* **Task objective**:
Set down the data below without change, skipping the pictures it holds.

** Opening Source material block **

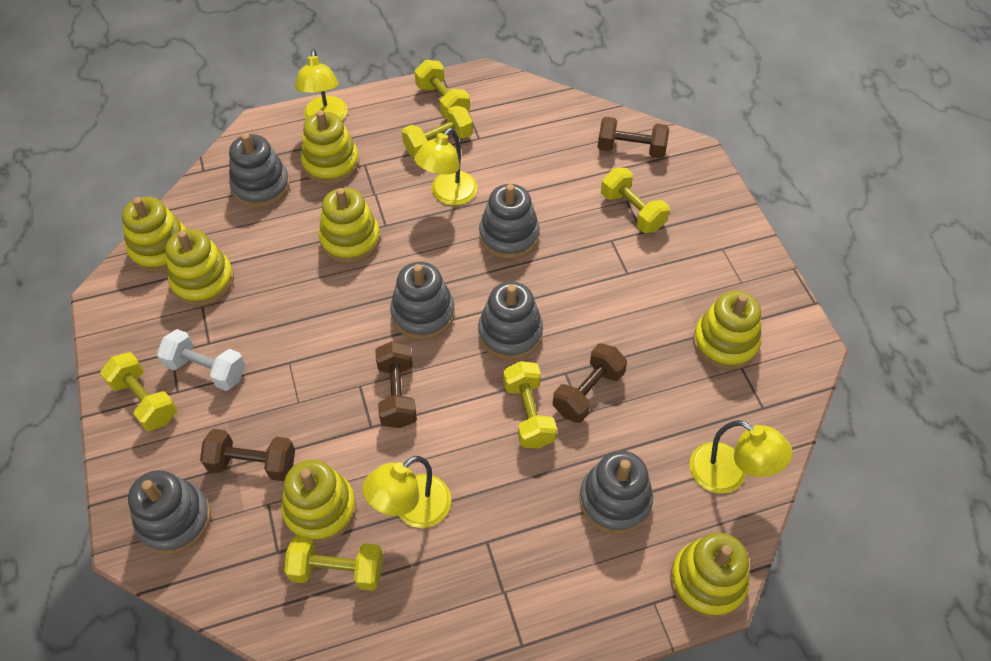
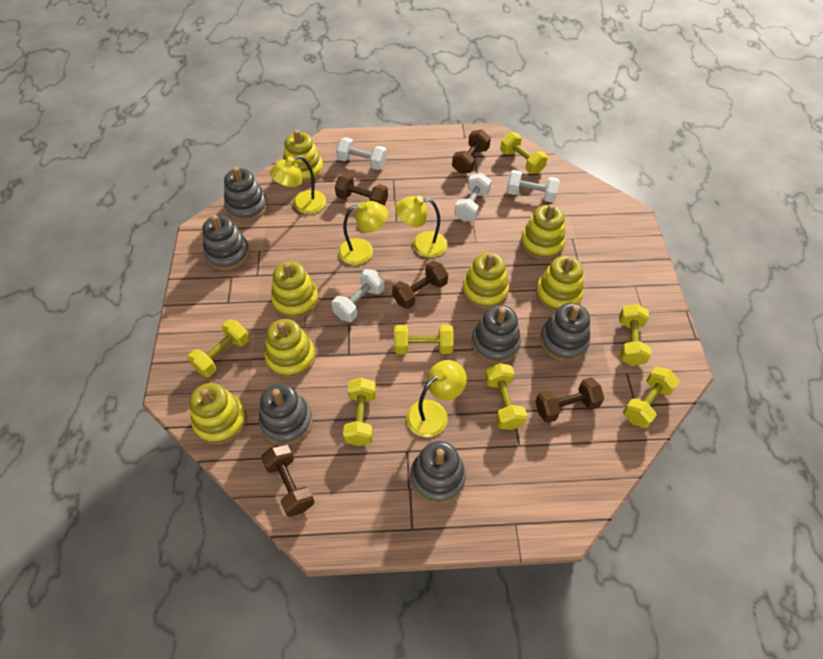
brown dumbbell: 4 -> 5
white dumbbell: 1 -> 4
yellow dumbbell: 6 -> 7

** Closing Source material block **

* **Exercise output**:
brown dumbbell: 4 -> 5
white dumbbell: 1 -> 4
yellow dumbbell: 6 -> 7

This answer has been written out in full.